Frame-by-frame shape edits:
-=-=-

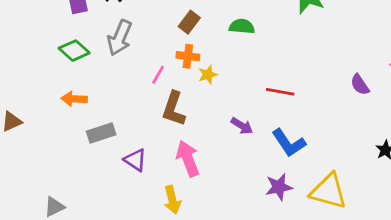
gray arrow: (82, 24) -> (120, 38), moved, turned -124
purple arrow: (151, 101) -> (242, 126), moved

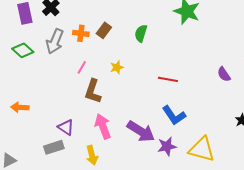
green semicircle: (242, 26) -> (141, 33), turned -78
orange cross: (188, 56) -> (81, 33), moved
orange arrow: (74, 99) -> (20, 107), moved
purple arrow: (242, 126) -> (141, 131), moved, size x1.8
gray rectangle: (101, 133) -> (54, 147), moved

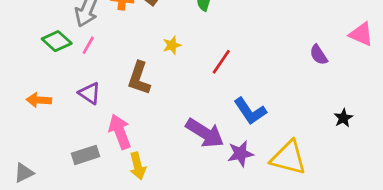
green diamond: (23, 50) -> (57, 41), moved
pink line: (82, 67) -> (88, 45), moved
red line: (168, 79) -> (221, 62), moved, turned -66
pink arrow: (103, 126) -> (120, 132), moved
purple triangle: (66, 127) -> (90, 93), moved

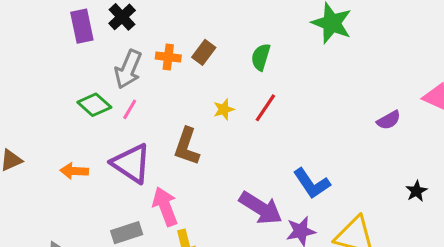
purple semicircle: (319, 55) -> (389, 120), turned -85
red line: (221, 62) -> (265, 108), moved
purple triangle: (90, 93) -> (131, 163), size x1.6

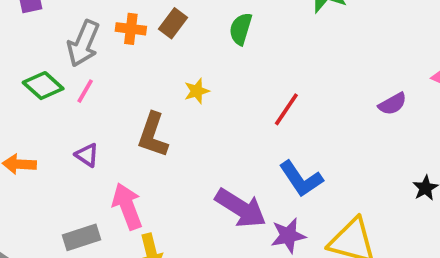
red line: (265, 108) -> (286, 109), moved
purple triangle: (131, 163) -> (87, 155), size x0.5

-=-=-

What is needed: Pictures are not part of the copy. Extract exactly the lines from the line containing "gray rectangle: (101, 133)" through the final line of the entries above, both included.

Written response:
gray rectangle: (101, 133) -> (54, 147), moved

green diamond: (23, 50) -> (57, 41), moved
pink line: (82, 67) -> (88, 45), moved
red line: (168, 79) -> (221, 62), moved, turned -66
pink arrow: (103, 126) -> (120, 132), moved
purple triangle: (66, 127) -> (90, 93), moved

purple semicircle: (319, 55) -> (389, 120), turned -85
red line: (221, 62) -> (265, 108), moved
purple triangle: (90, 93) -> (131, 163), size x1.6

red line: (265, 108) -> (286, 109), moved
purple triangle: (131, 163) -> (87, 155), size x0.5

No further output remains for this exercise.